Task prompt: Transcribe each line of the records below exactly, excluding any embedded images.

(Records from a data collection)

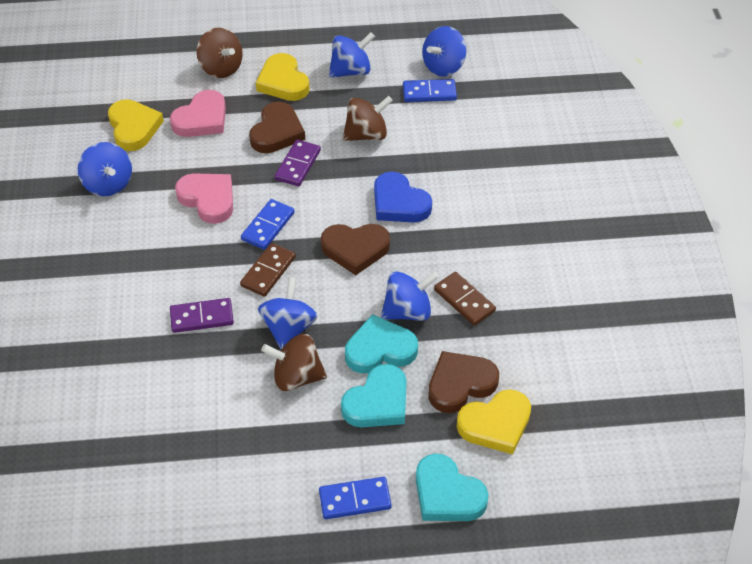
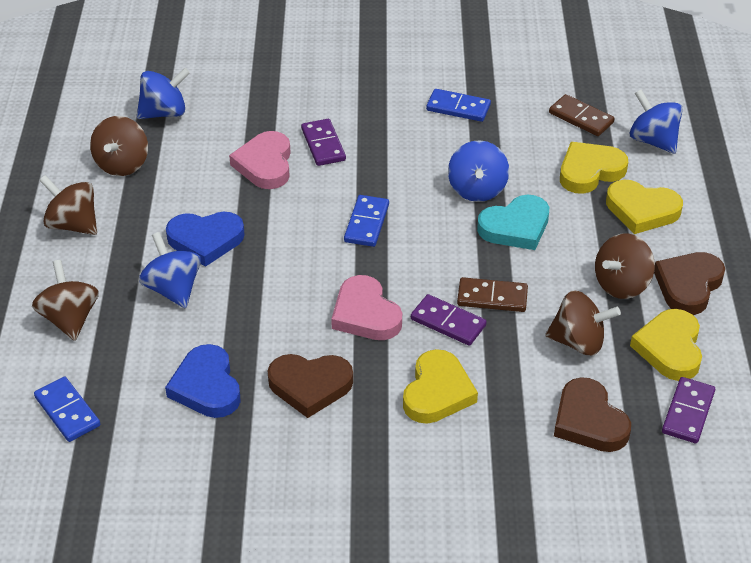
blue heart: 1 -> 2
blue spinning top: 5 -> 4
brown spinning top: 3 -> 5
purple domino: 2 -> 3
turquoise heart: 3 -> 1
yellow heart: 3 -> 4

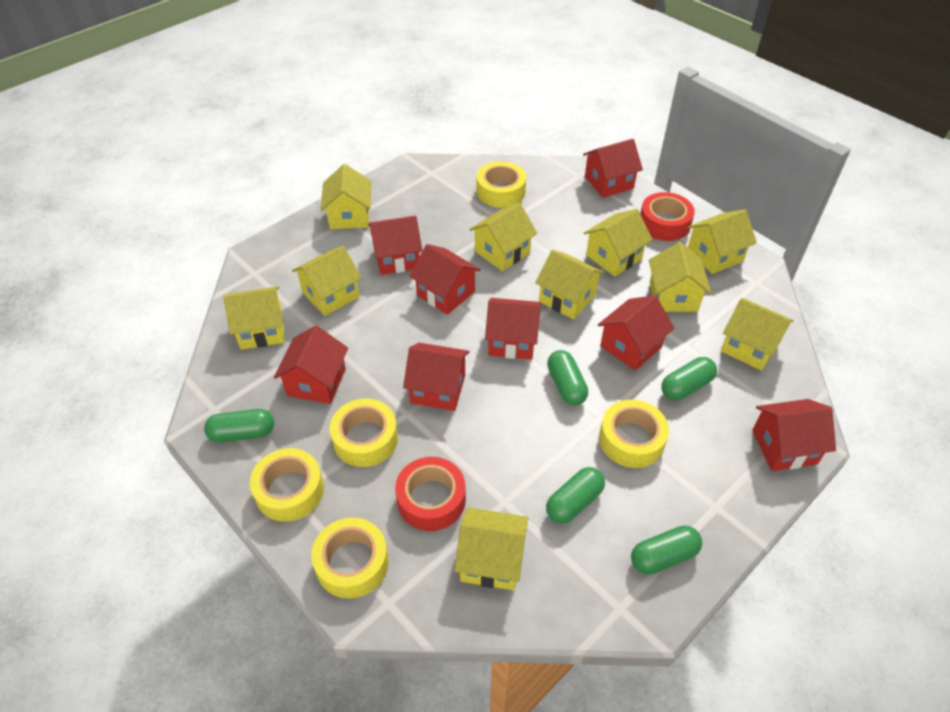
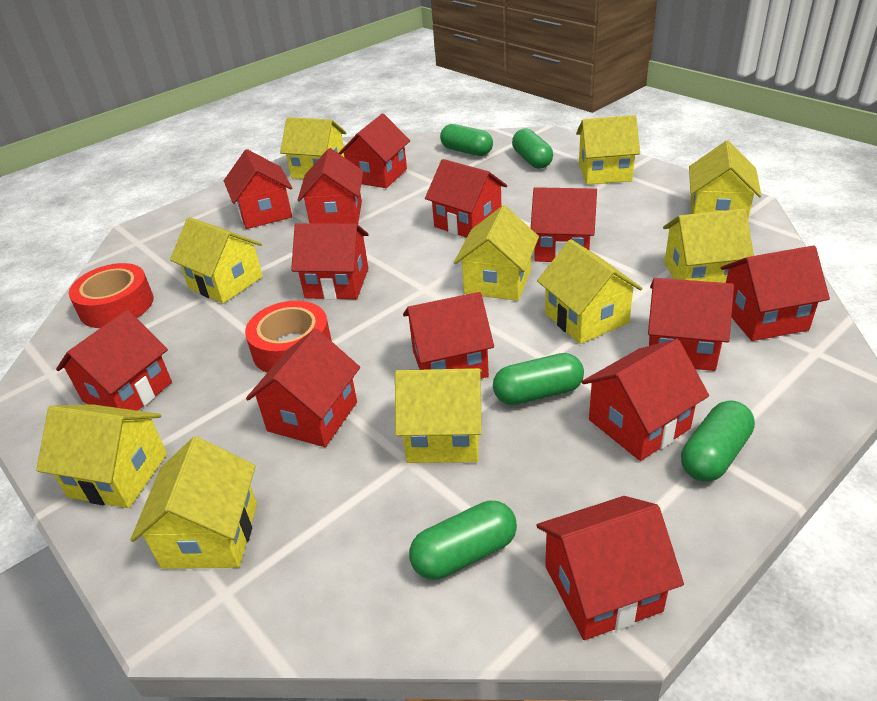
red house: 8 -> 13
yellow tape: 5 -> 0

Finished exercise:
blue heart: 1 -> 2
blue spinning top: 5 -> 4
brown spinning top: 3 -> 5
purple domino: 2 -> 3
turquoise heart: 3 -> 1
yellow heart: 3 -> 4

red house: 8 -> 13
yellow tape: 5 -> 0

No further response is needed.